## Your assignment
Without omitting anything, retype the data that follows.

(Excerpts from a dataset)
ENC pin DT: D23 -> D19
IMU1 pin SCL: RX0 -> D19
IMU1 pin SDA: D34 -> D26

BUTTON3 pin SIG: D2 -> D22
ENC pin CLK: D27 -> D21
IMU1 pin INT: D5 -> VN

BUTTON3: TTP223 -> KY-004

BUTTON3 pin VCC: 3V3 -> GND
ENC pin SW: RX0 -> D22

## Solved exercise
ENC pin DT: D23 -> D19
IMU1 pin SCL: RX0 -> D19
IMU1 pin SDA: D34 -> D26

BUTTON3 pin SIG: D2 -> D22
ENC pin CLK: D27 -> D21
IMU1 pin INT: D5 -> VN

BUTTON3: TTP223 -> KY-004

BUTTON3 pin VCC: 3V3 -> GND
ENC pin SW: RX0 -> D22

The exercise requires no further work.